What is needed here is an exact transcription of all the entries.

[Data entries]
────────────────────

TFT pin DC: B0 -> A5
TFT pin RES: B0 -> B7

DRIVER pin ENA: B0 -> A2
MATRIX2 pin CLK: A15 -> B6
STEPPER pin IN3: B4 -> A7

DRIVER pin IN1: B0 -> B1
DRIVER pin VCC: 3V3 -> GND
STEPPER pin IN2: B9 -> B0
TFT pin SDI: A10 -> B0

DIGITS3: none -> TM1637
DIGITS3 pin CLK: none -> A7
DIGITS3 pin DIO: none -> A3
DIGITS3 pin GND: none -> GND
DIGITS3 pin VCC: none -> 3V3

────────────────────

[Worked solution]
TFT pin DC: B0 -> A5
TFT pin RES: B0 -> B7

DRIVER pin ENA: B0 -> A2
MATRIX2 pin CLK: A15 -> B6
STEPPER pin IN3: B4 -> A7

DRIVER pin IN1: B0 -> B1
DRIVER pin VCC: 3V3 -> GND
STEPPER pin IN2: B9 -> B0
TFT pin SDI: A10 -> B0

DIGITS3: none -> TM1637
DIGITS3 pin CLK: none -> A7
DIGITS3 pin DIO: none -> A3
DIGITS3 pin GND: none -> GND
DIGITS3 pin VCC: none -> 3V3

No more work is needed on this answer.